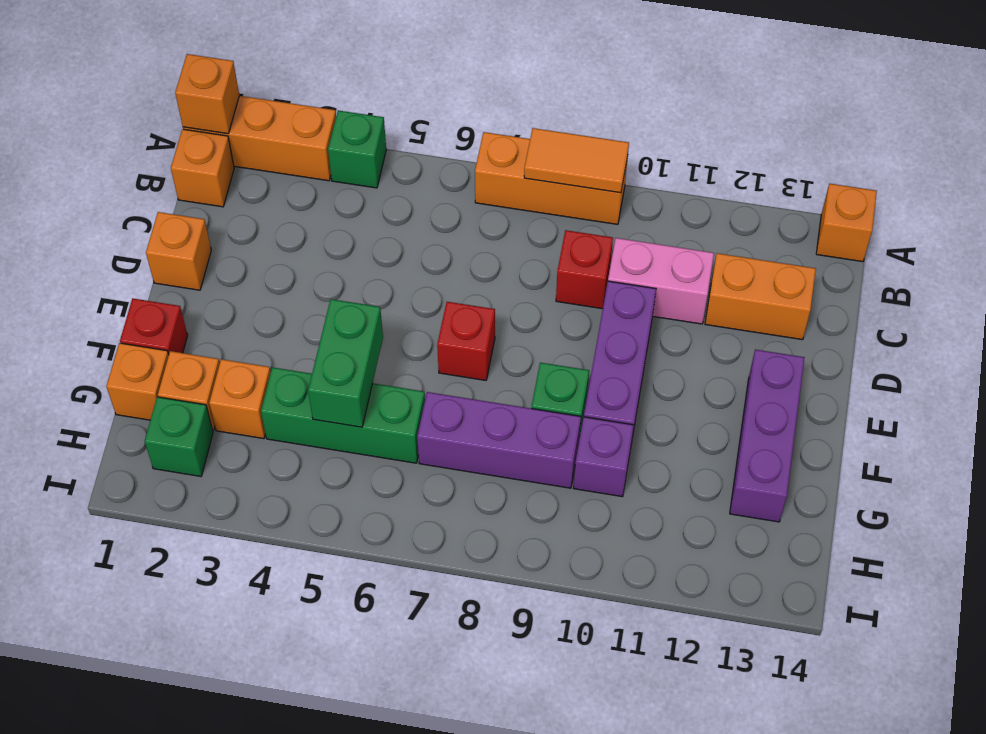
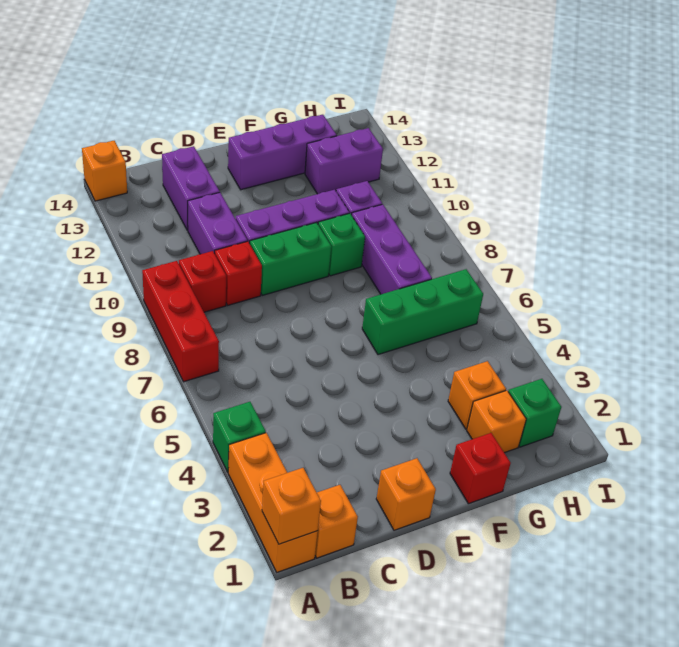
orange brick A7:A9 level 1 -> red brick A7:A9 level 1
orange tile A8:A9 level 2 -> none
pink brick C10:C11 level 1 -> purple brick C10:C11 level 1
orange brick C12:C13 level 1 -> purple brick C12:C13 level 1
red brick E7 level 1 -> red brick B9 level 1
green brick F5:G5 level 2 -> green brick D9:E9 level 1
orange brick G1 level 1 -> none
green brick G4:G6 level 1 -> green brick F6:H6 level 1
none -> purple brick G12:H12 level 1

* * *

■ TASK STATEMENT ■
Excluding pictures, print all lines above exactly.

■ TASK ANSWER ■
orange brick A7:A9 level 1 -> red brick A7:A9 level 1
orange tile A8:A9 level 2 -> none
pink brick C10:C11 level 1 -> purple brick C10:C11 level 1
orange brick C12:C13 level 1 -> purple brick C12:C13 level 1
red brick E7 level 1 -> red brick B9 level 1
green brick F5:G5 level 2 -> green brick D9:E9 level 1
orange brick G1 level 1 -> none
green brick G4:G6 level 1 -> green brick F6:H6 level 1
none -> purple brick G12:H12 level 1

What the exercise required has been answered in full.